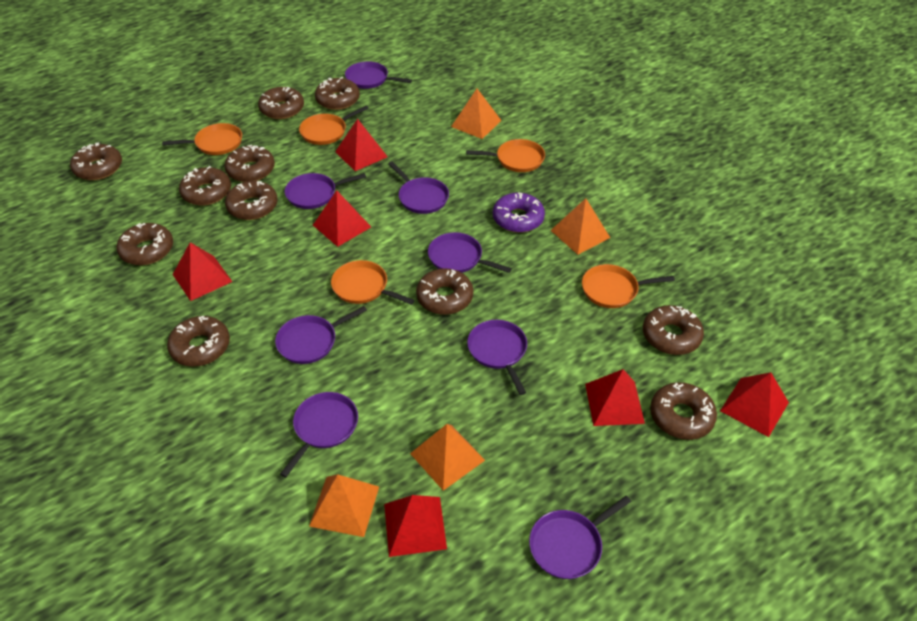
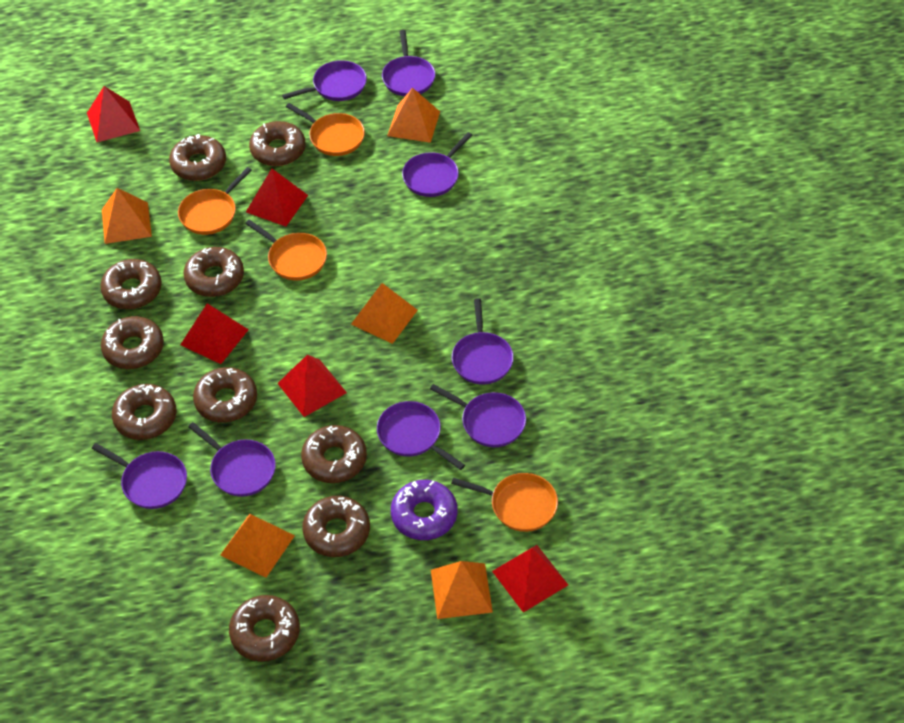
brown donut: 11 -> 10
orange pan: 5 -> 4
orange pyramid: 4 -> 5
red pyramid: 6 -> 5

= = = = = = =

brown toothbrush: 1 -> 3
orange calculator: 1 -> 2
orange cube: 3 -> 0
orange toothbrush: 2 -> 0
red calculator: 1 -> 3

= = = = = = =

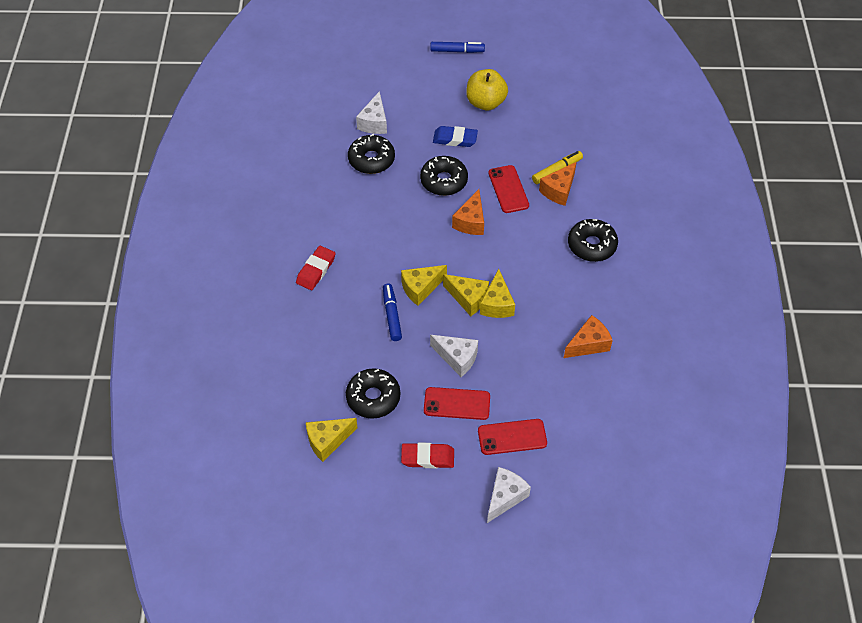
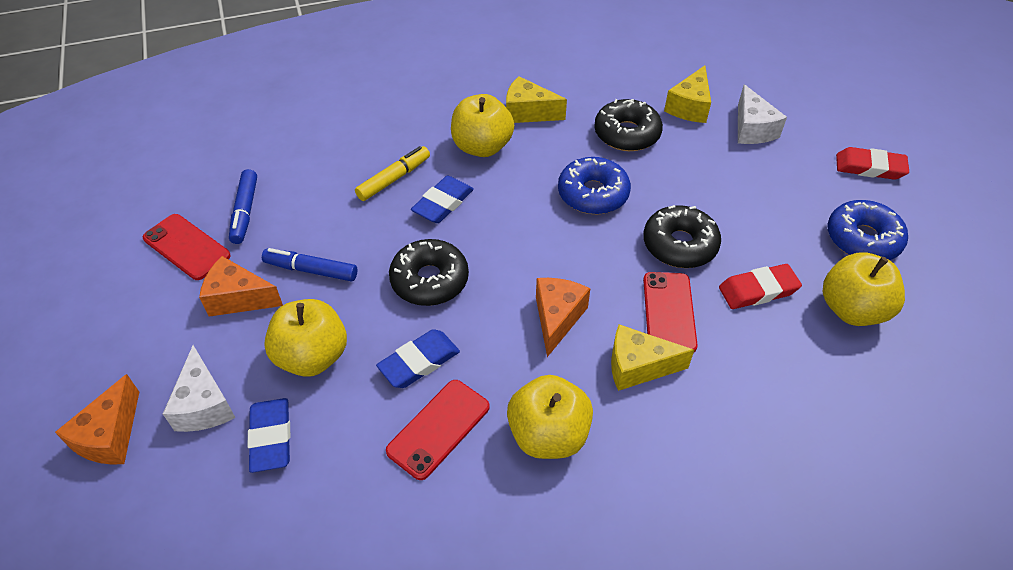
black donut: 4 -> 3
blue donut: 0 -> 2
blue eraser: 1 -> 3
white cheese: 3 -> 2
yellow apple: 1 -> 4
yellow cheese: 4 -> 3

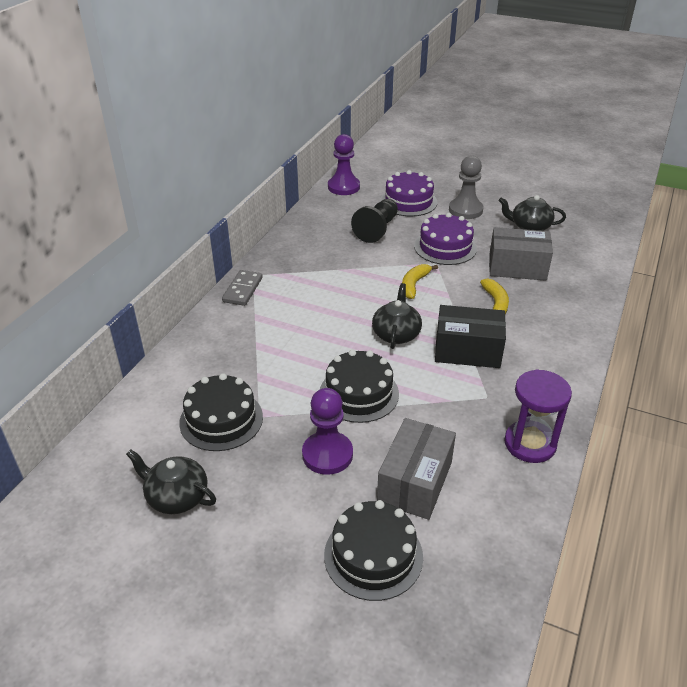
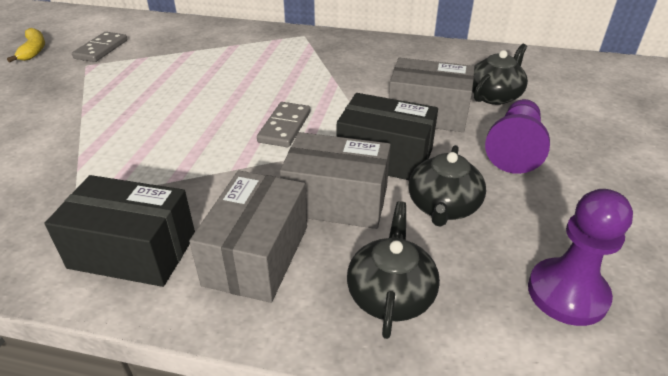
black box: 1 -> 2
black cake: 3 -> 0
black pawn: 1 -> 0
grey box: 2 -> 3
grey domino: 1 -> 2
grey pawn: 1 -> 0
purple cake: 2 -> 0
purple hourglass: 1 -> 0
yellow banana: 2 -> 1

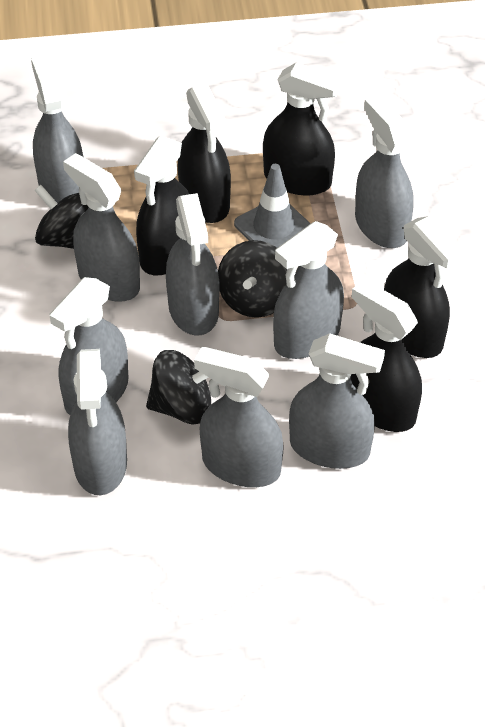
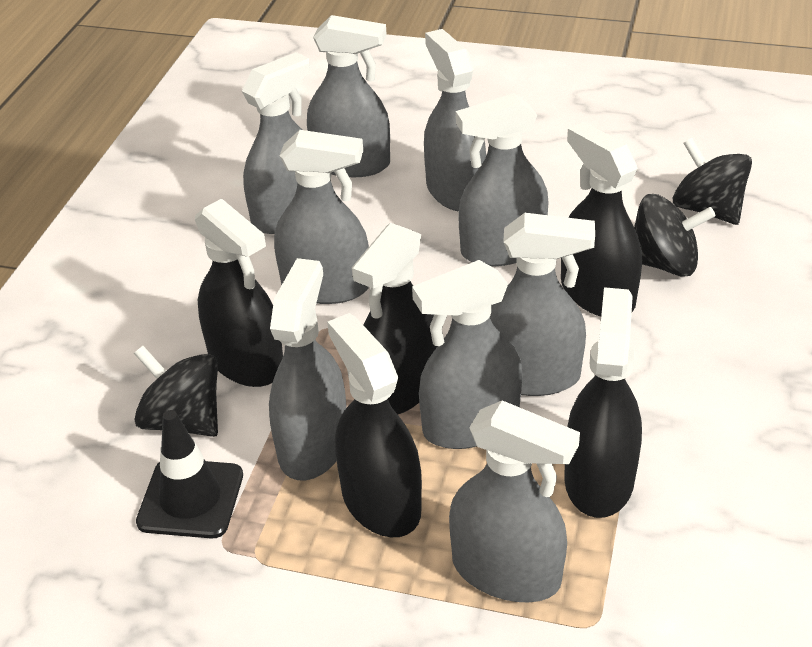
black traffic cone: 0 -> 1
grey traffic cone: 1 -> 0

= = = = = = =

> [What is needed]: In the records above, find the line with "yellow cheese: 4 -> 3". Print exactly from there through the line with "grey traffic cone: 1 -> 0", minus the pictures.

> [Answer section]:
yellow cheese: 4 -> 3

black box: 1 -> 2
black cake: 3 -> 0
black pawn: 1 -> 0
grey box: 2 -> 3
grey domino: 1 -> 2
grey pawn: 1 -> 0
purple cake: 2 -> 0
purple hourglass: 1 -> 0
yellow banana: 2 -> 1

black traffic cone: 0 -> 1
grey traffic cone: 1 -> 0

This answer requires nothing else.